■ Exercise directions
Print, in exact form, the lines below from the one containing "P1 pin 2: VDD -> DGND" through the one containing "C9: none -> 680uF (plus N015, minus GND)", and omit all others.

----- Exercise materials -----

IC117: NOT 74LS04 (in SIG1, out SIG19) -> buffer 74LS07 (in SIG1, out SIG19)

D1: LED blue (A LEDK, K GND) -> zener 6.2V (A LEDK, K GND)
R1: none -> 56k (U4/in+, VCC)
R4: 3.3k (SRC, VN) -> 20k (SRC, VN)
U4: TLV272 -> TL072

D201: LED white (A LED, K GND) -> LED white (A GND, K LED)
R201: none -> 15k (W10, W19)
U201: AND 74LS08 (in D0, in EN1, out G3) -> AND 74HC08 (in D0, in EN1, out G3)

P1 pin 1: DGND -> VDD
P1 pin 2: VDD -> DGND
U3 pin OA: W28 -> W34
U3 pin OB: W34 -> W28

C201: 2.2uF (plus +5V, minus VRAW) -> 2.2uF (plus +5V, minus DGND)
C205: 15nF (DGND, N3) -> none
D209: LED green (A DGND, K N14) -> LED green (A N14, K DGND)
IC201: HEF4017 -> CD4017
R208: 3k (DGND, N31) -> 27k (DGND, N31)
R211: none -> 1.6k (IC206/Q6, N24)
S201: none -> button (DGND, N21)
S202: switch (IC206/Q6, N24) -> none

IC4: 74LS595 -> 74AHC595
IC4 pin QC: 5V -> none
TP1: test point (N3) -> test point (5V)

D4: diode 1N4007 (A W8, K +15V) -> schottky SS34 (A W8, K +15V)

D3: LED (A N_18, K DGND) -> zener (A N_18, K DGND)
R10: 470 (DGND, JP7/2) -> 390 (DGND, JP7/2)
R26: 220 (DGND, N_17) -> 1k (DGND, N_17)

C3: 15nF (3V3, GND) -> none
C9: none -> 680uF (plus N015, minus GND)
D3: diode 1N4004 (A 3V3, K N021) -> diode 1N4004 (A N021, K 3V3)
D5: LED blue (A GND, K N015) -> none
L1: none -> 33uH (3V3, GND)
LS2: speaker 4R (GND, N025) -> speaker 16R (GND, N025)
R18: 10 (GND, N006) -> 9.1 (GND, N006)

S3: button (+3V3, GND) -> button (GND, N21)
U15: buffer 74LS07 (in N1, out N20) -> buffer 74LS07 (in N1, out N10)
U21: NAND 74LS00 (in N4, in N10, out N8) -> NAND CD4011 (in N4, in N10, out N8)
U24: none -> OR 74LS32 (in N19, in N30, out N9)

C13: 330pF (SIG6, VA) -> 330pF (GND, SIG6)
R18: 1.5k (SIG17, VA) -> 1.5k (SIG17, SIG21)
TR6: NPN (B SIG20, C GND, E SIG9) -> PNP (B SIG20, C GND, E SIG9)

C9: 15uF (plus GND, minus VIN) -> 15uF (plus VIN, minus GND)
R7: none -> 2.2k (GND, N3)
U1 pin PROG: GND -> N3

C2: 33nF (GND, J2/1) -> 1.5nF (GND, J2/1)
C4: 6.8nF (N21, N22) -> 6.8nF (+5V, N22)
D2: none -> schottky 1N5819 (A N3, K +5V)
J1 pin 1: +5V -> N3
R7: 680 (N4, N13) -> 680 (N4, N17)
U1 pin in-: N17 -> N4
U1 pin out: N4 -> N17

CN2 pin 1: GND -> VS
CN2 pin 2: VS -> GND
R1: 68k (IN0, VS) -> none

-----

■ Answer to this task
P1 pin 2: VDD -> DGND
U3 pin OA: W28 -> W34
U3 pin OB: W34 -> W28

C201: 2.2uF (plus +5V, minus VRAW) -> 2.2uF (plus +5V, minus DGND)
C205: 15nF (DGND, N3) -> none
D209: LED green (A DGND, K N14) -> LED green (A N14, K DGND)
IC201: HEF4017 -> CD4017
R208: 3k (DGND, N31) -> 27k (DGND, N31)
R211: none -> 1.6k (IC206/Q6, N24)
S201: none -> button (DGND, N21)
S202: switch (IC206/Q6, N24) -> none

IC4: 74LS595 -> 74AHC595
IC4 pin QC: 5V -> none
TP1: test point (N3) -> test point (5V)

D4: diode 1N4007 (A W8, K +15V) -> schottky SS34 (A W8, K +15V)

D3: LED (A N_18, K DGND) -> zener (A N_18, K DGND)
R10: 470 (DGND, JP7/2) -> 390 (DGND, JP7/2)
R26: 220 (DGND, N_17) -> 1k (DGND, N_17)

C3: 15nF (3V3, GND) -> none
C9: none -> 680uF (plus N015, minus GND)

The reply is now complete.